(Extracted data entries)
>> begin
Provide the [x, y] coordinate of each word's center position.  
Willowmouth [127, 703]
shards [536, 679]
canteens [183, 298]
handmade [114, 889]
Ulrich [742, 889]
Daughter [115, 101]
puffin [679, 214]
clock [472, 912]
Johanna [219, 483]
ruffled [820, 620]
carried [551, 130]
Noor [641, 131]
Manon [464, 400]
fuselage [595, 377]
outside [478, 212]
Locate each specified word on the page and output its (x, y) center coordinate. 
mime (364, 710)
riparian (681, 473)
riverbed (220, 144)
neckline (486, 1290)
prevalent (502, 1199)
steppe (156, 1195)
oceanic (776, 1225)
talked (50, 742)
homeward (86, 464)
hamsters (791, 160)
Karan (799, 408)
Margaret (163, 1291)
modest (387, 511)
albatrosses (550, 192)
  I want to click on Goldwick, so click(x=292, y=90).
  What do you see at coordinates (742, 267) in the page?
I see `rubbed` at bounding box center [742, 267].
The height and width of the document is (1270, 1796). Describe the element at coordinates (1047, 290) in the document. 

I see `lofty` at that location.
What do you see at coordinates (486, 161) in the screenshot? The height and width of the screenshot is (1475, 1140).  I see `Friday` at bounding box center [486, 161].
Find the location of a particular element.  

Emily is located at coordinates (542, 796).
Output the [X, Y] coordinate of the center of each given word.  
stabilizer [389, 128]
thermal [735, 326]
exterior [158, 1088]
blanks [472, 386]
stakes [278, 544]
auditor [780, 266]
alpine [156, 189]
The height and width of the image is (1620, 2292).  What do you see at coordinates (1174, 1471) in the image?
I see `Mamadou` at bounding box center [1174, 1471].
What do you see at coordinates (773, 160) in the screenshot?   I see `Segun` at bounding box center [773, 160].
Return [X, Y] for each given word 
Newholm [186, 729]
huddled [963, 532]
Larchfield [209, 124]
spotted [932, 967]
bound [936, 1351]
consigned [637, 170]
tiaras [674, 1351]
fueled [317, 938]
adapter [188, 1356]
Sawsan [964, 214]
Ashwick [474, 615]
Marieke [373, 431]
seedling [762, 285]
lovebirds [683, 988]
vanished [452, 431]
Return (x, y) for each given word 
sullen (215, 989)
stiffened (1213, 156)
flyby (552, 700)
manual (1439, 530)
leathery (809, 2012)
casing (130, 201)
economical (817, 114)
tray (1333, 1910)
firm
>> end
### TASK REQUIREMENTS
Reproduce every line above word for word.

### RESULT FOR THIS TASK
Provide the [x, y] coordinate of each word's center position.  
Willowmouth [127, 703]
shards [536, 679]
canteens [183, 298]
handmade [114, 889]
Ulrich [742, 889]
Daughter [115, 101]
puffin [679, 214]
clock [472, 912]
Johanna [219, 483]
ruffled [820, 620]
carried [551, 130]
Noor [641, 131]
Manon [464, 400]
fuselage [595, 377]
outside [478, 212]
Locate each specified word on the page and output its (x, y) center coordinate. 
mime (364, 710)
riparian (681, 473)
riverbed (220, 144)
neckline (486, 1290)
prevalent (502, 1199)
steppe (156, 1195)
oceanic (776, 1225)
talked (50, 742)
homeward (86, 464)
hamsters (791, 160)
Karan (799, 408)
Margaret (163, 1291)
modest (387, 511)
albatrosses (550, 192)
  I want to click on Goldwick, so click(x=292, y=90).
  What do you see at coordinates (742, 267) in the page?
I see `rubbed` at bounding box center [742, 267].
The height and width of the document is (1270, 1796). Describe the element at coordinates (1047, 290) in the document. 

I see `lofty` at that location.
What do you see at coordinates (486, 161) in the screenshot? The height and width of the screenshot is (1475, 1140).  I see `Friday` at bounding box center [486, 161].
Find the location of a particular element.  

Emily is located at coordinates (542, 796).
Output the [X, Y] coordinate of the center of each given word.  
stabilizer [389, 128]
thermal [735, 326]
exterior [158, 1088]
blanks [472, 386]
stakes [278, 544]
auditor [780, 266]
alpine [156, 189]
The height and width of the image is (1620, 2292).  What do you see at coordinates (1174, 1471) in the image?
I see `Mamadou` at bounding box center [1174, 1471].
What do you see at coordinates (773, 160) in the screenshot?   I see `Segun` at bounding box center [773, 160].
Return [X, Y] for each given word 
Newholm [186, 729]
huddled [963, 532]
Larchfield [209, 124]
spotted [932, 967]
bound [936, 1351]
consigned [637, 170]
tiaras [674, 1351]
fueled [317, 938]
adapter [188, 1356]
Sawsan [964, 214]
Ashwick [474, 615]
Marieke [373, 431]
seedling [762, 285]
lovebirds [683, 988]
vanished [452, 431]
Return (x, y) for each given word 
sullen (215, 989)
stiffened (1213, 156)
flyby (552, 700)
manual (1439, 530)
leathery (809, 2012)
casing (130, 201)
economical (817, 114)
tray (1333, 1910)
firm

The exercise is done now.